▶ **DATA FOR THE TASK**:

____________

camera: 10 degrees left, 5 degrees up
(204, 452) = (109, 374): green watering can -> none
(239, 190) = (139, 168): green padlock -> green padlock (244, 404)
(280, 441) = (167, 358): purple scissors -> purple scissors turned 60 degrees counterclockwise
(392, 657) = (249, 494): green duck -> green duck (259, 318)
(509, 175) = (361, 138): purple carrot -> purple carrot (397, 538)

____________

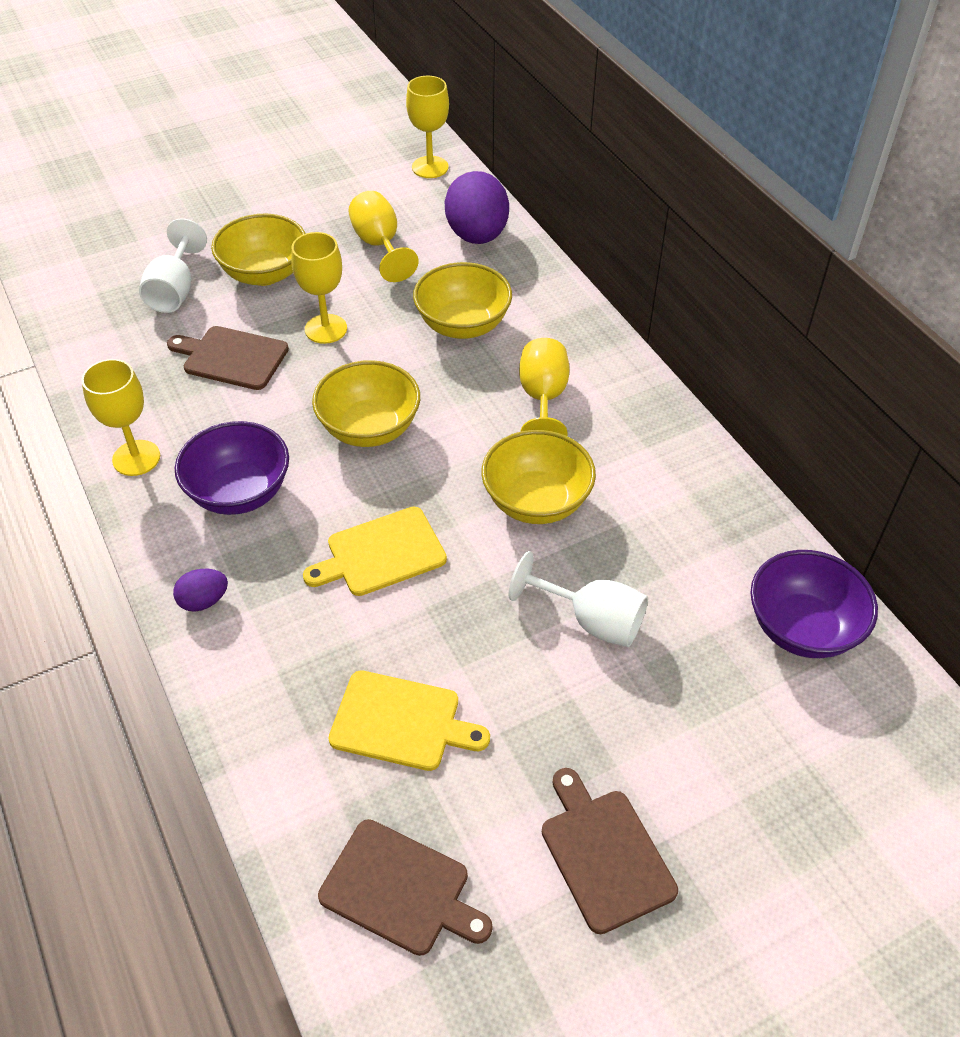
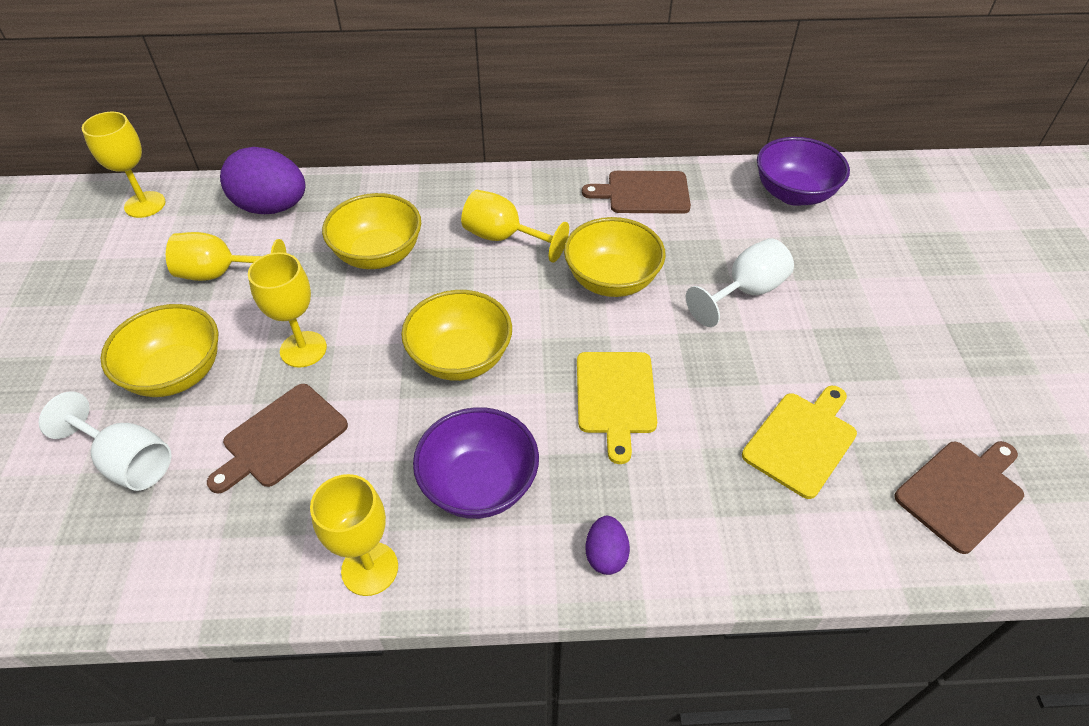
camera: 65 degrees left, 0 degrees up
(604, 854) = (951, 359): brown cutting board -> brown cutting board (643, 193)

____________

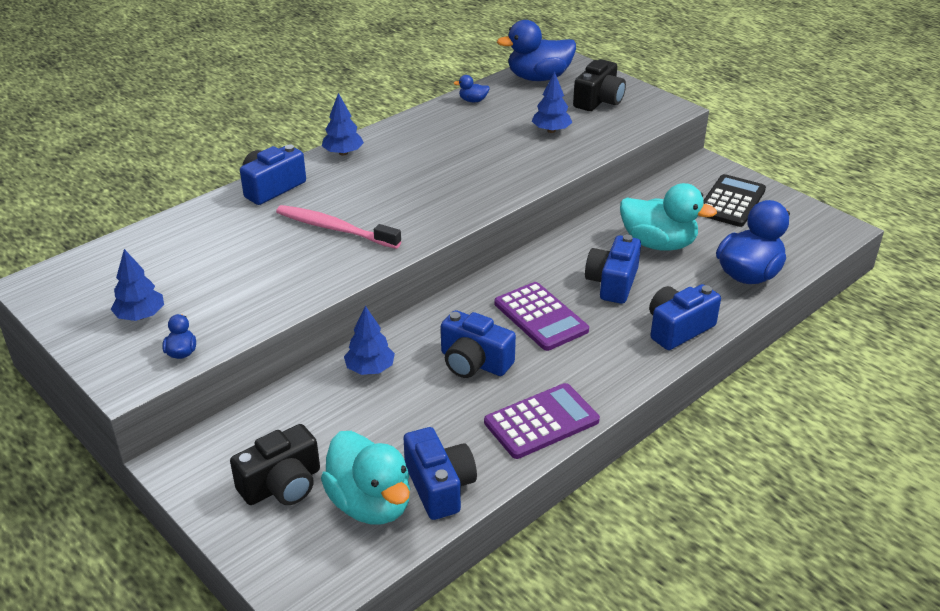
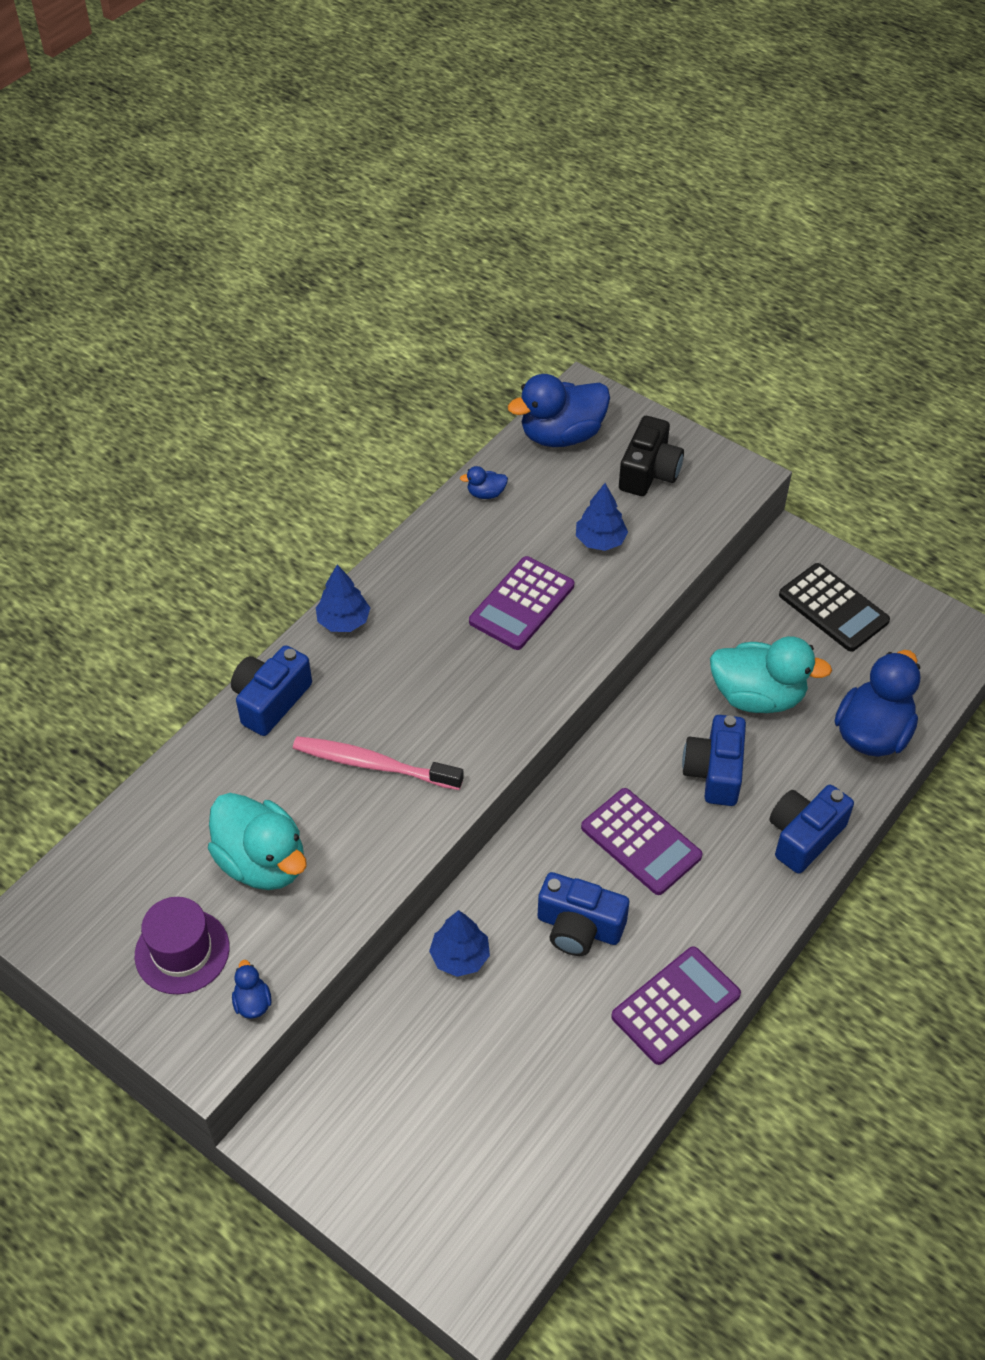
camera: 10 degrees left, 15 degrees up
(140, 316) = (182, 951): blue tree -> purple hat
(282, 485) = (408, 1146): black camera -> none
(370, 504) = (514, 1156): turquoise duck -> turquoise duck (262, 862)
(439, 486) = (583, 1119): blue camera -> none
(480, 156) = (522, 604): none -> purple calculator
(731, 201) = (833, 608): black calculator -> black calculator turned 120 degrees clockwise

____________

▶ **WHAT THE TASK ASKS**: Take the lines above from the one containing "camera: 10 degrees left, 5 degrees up" to the one containing "(509, 175) = (361, 138): purple" and retype them exactly, both ends included, with nothing added.

▶ **RESPONSE TO THE TASK**:
camera: 10 degrees left, 5 degrees up
(204, 452) = (109, 374): green watering can -> none
(239, 190) = (139, 168): green padlock -> green padlock (244, 404)
(280, 441) = (167, 358): purple scissors -> purple scissors turned 60 degrees counterclockwise
(392, 657) = (249, 494): green duck -> green duck (259, 318)
(509, 175) = (361, 138): purple carrot -> purple carrot (397, 538)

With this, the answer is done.